*EXCERPTED RECORDS*:
>>>
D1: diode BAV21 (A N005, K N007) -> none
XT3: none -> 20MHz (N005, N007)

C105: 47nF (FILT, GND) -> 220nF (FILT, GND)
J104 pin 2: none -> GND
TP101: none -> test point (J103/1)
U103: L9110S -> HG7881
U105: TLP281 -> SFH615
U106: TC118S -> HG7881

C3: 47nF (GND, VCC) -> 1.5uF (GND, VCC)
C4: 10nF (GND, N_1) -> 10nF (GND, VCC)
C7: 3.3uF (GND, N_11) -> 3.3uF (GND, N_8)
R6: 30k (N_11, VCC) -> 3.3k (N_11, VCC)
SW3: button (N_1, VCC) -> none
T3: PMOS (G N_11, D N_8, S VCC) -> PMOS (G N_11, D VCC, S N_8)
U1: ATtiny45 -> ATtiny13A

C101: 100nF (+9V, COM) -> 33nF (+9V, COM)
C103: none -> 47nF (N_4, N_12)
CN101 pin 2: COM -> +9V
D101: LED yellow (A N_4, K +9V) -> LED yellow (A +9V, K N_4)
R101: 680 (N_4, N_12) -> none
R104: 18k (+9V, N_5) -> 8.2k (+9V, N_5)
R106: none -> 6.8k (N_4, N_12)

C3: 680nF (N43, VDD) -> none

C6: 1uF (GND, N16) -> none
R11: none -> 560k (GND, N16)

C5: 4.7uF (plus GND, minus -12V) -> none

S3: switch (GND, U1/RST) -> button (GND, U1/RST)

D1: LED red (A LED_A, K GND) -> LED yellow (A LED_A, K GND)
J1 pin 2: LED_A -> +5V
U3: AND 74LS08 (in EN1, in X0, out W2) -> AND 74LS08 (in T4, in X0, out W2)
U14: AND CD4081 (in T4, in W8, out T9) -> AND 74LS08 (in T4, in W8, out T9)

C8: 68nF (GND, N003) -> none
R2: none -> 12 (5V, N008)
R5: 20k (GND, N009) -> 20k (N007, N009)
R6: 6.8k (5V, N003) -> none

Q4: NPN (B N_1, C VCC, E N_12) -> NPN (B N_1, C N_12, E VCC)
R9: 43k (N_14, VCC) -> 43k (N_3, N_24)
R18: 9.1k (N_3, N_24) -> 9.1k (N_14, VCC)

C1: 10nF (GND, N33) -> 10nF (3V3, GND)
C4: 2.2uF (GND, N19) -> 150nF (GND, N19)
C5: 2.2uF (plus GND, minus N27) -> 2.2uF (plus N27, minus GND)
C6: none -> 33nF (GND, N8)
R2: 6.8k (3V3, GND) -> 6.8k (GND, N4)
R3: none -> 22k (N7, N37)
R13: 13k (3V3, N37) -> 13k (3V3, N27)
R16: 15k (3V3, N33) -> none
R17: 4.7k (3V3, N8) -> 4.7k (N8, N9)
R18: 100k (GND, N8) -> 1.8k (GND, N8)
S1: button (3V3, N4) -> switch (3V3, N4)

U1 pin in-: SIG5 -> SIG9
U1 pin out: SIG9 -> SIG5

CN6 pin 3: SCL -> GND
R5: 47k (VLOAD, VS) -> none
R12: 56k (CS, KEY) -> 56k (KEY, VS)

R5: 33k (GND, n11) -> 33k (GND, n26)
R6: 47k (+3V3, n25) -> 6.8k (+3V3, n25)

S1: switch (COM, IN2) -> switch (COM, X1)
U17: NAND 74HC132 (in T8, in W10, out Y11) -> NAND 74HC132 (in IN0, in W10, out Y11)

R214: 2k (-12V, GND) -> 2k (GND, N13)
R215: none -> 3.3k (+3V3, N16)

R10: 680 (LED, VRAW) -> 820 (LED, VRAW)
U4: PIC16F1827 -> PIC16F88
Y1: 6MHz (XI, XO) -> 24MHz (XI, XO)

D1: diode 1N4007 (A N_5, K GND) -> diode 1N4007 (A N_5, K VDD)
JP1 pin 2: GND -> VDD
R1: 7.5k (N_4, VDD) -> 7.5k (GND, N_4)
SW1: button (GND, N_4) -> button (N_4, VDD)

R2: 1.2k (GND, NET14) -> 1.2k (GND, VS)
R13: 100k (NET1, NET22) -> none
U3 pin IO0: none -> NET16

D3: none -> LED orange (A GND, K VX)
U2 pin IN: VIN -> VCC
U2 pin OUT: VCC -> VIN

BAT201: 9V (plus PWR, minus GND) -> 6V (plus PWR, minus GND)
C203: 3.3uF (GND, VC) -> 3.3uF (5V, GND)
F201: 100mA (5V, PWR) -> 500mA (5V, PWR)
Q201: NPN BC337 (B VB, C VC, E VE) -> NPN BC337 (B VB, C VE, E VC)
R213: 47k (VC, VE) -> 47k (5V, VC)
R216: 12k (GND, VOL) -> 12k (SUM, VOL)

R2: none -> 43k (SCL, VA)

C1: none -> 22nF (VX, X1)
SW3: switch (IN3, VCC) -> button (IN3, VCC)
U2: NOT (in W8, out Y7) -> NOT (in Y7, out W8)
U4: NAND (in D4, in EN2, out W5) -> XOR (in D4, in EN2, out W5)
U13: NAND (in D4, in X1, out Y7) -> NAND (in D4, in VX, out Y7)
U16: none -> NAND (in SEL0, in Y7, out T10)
<<<
*HOW TO COMPLETE THIS TASK*: All of the data above is to be transcribed without alteration.

*RESULT FOR THIS TASK*:
D1: diode BAV21 (A N005, K N007) -> none
XT3: none -> 20MHz (N005, N007)

C105: 47nF (FILT, GND) -> 220nF (FILT, GND)
J104 pin 2: none -> GND
TP101: none -> test point (J103/1)
U103: L9110S -> HG7881
U105: TLP281 -> SFH615
U106: TC118S -> HG7881

C3: 47nF (GND, VCC) -> 1.5uF (GND, VCC)
C4: 10nF (GND, N_1) -> 10nF (GND, VCC)
C7: 3.3uF (GND, N_11) -> 3.3uF (GND, N_8)
R6: 30k (N_11, VCC) -> 3.3k (N_11, VCC)
SW3: button (N_1, VCC) -> none
T3: PMOS (G N_11, D N_8, S VCC) -> PMOS (G N_11, D VCC, S N_8)
U1: ATtiny45 -> ATtiny13A

C101: 100nF (+9V, COM) -> 33nF (+9V, COM)
C103: none -> 47nF (N_4, N_12)
CN101 pin 2: COM -> +9V
D101: LED yellow (A N_4, K +9V) -> LED yellow (A +9V, K N_4)
R101: 680 (N_4, N_12) -> none
R104: 18k (+9V, N_5) -> 8.2k (+9V, N_5)
R106: none -> 6.8k (N_4, N_12)

C3: 680nF (N43, VDD) -> none

C6: 1uF (GND, N16) -> none
R11: none -> 560k (GND, N16)

C5: 4.7uF (plus GND, minus -12V) -> none

S3: switch (GND, U1/RST) -> button (GND, U1/RST)

D1: LED red (A LED_A, K GND) -> LED yellow (A LED_A, K GND)
J1 pin 2: LED_A -> +5V
U3: AND 74LS08 (in EN1, in X0, out W2) -> AND 74LS08 (in T4, in X0, out W2)
U14: AND CD4081 (in T4, in W8, out T9) -> AND 74LS08 (in T4, in W8, out T9)

C8: 68nF (GND, N003) -> none
R2: none -> 12 (5V, N008)
R5: 20k (GND, N009) -> 20k (N007, N009)
R6: 6.8k (5V, N003) -> none

Q4: NPN (B N_1, C VCC, E N_12) -> NPN (B N_1, C N_12, E VCC)
R9: 43k (N_14, VCC) -> 43k (N_3, N_24)
R18: 9.1k (N_3, N_24) -> 9.1k (N_14, VCC)

C1: 10nF (GND, N33) -> 10nF (3V3, GND)
C4: 2.2uF (GND, N19) -> 150nF (GND, N19)
C5: 2.2uF (plus GND, minus N27) -> 2.2uF (plus N27, minus GND)
C6: none -> 33nF (GND, N8)
R2: 6.8k (3V3, GND) -> 6.8k (GND, N4)
R3: none -> 22k (N7, N37)
R13: 13k (3V3, N37) -> 13k (3V3, N27)
R16: 15k (3V3, N33) -> none
R17: 4.7k (3V3, N8) -> 4.7k (N8, N9)
R18: 100k (GND, N8) -> 1.8k (GND, N8)
S1: button (3V3, N4) -> switch (3V3, N4)

U1 pin in-: SIG5 -> SIG9
U1 pin out: SIG9 -> SIG5

CN6 pin 3: SCL -> GND
R5: 47k (VLOAD, VS) -> none
R12: 56k (CS, KEY) -> 56k (KEY, VS)

R5: 33k (GND, n11) -> 33k (GND, n26)
R6: 47k (+3V3, n25) -> 6.8k (+3V3, n25)

S1: switch (COM, IN2) -> switch (COM, X1)
U17: NAND 74HC132 (in T8, in W10, out Y11) -> NAND 74HC132 (in IN0, in W10, out Y11)

R214: 2k (-12V, GND) -> 2k (GND, N13)
R215: none -> 3.3k (+3V3, N16)

R10: 680 (LED, VRAW) -> 820 (LED, VRAW)
U4: PIC16F1827 -> PIC16F88
Y1: 6MHz (XI, XO) -> 24MHz (XI, XO)

D1: diode 1N4007 (A N_5, K GND) -> diode 1N4007 (A N_5, K VDD)
JP1 pin 2: GND -> VDD
R1: 7.5k (N_4, VDD) -> 7.5k (GND, N_4)
SW1: button (GND, N_4) -> button (N_4, VDD)

R2: 1.2k (GND, NET14) -> 1.2k (GND, VS)
R13: 100k (NET1, NET22) -> none
U3 pin IO0: none -> NET16

D3: none -> LED orange (A GND, K VX)
U2 pin IN: VIN -> VCC
U2 pin OUT: VCC -> VIN

BAT201: 9V (plus PWR, minus GND) -> 6V (plus PWR, minus GND)
C203: 3.3uF (GND, VC) -> 3.3uF (5V, GND)
F201: 100mA (5V, PWR) -> 500mA (5V, PWR)
Q201: NPN BC337 (B VB, C VC, E VE) -> NPN BC337 (B VB, C VE, E VC)
R213: 47k (VC, VE) -> 47k (5V, VC)
R216: 12k (GND, VOL) -> 12k (SUM, VOL)

R2: none -> 43k (SCL, VA)

C1: none -> 22nF (VX, X1)
SW3: switch (IN3, VCC) -> button (IN3, VCC)
U2: NOT (in W8, out Y7) -> NOT (in Y7, out W8)
U4: NAND (in D4, in EN2, out W5) -> XOR (in D4, in EN2, out W5)
U13: NAND (in D4, in X1, out Y7) -> NAND (in D4, in VX, out Y7)
U16: none -> NAND (in SEL0, in Y7, out T10)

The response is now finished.